* Records shown
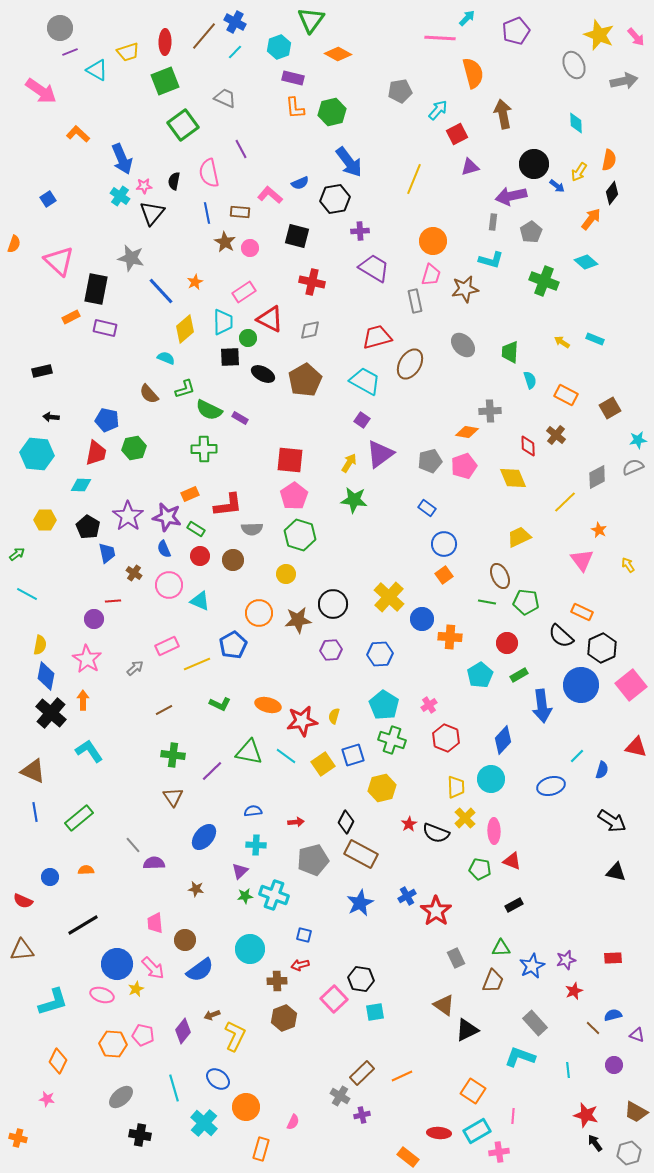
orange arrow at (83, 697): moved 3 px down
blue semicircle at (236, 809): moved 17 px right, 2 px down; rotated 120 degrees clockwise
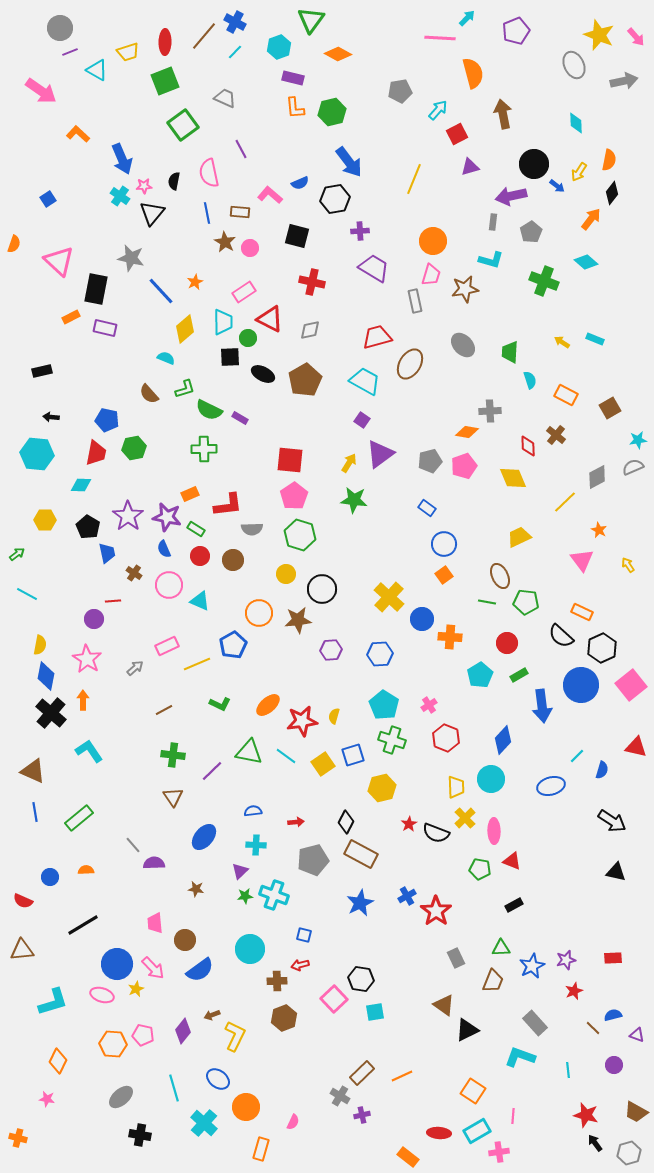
black circle at (333, 604): moved 11 px left, 15 px up
orange ellipse at (268, 705): rotated 55 degrees counterclockwise
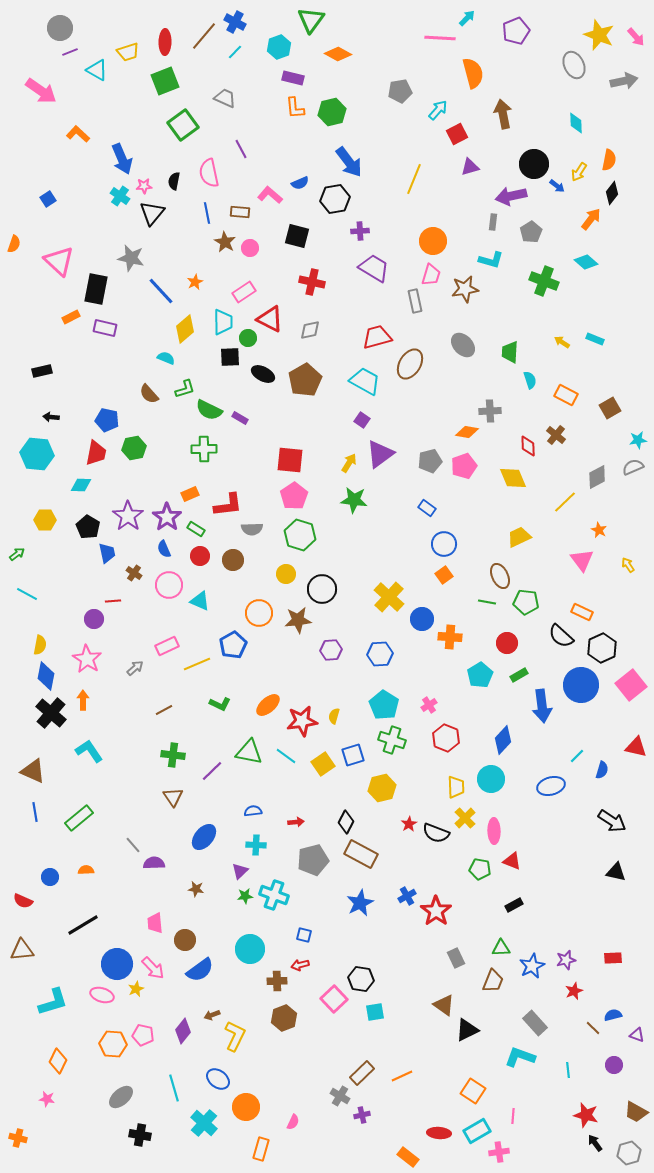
purple star at (167, 517): rotated 24 degrees clockwise
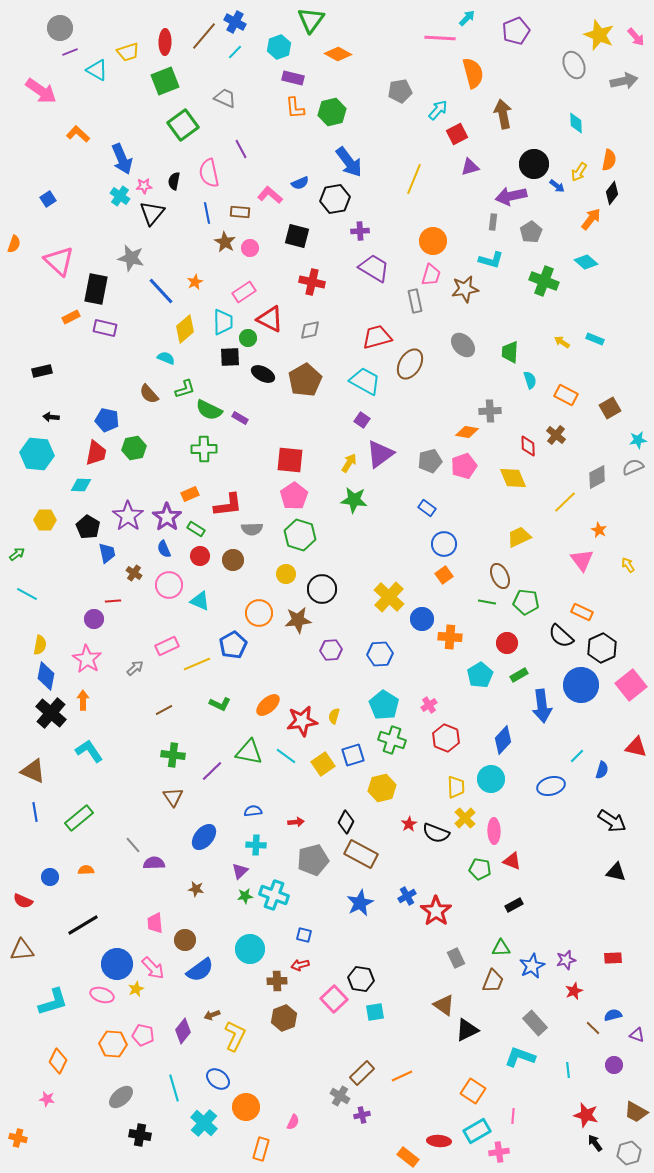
red ellipse at (439, 1133): moved 8 px down
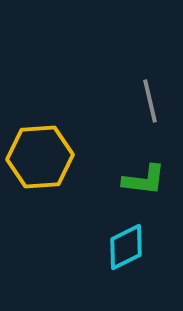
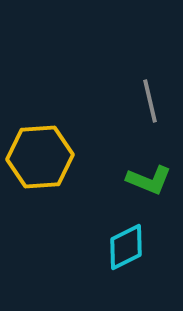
green L-shape: moved 5 px right; rotated 15 degrees clockwise
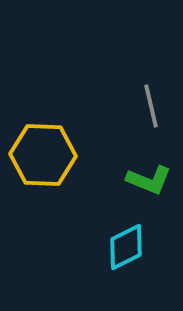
gray line: moved 1 px right, 5 px down
yellow hexagon: moved 3 px right, 2 px up; rotated 6 degrees clockwise
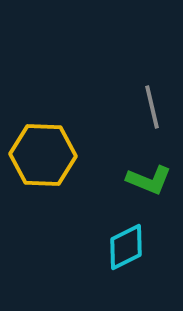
gray line: moved 1 px right, 1 px down
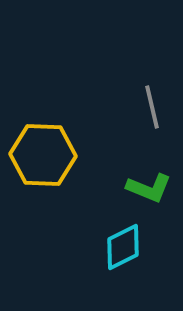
green L-shape: moved 8 px down
cyan diamond: moved 3 px left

* What is expected
Determine how many lines of the data above contain the word "right", with uppercase and lowercase letters counted as different, and give only that number.

* Task solution
5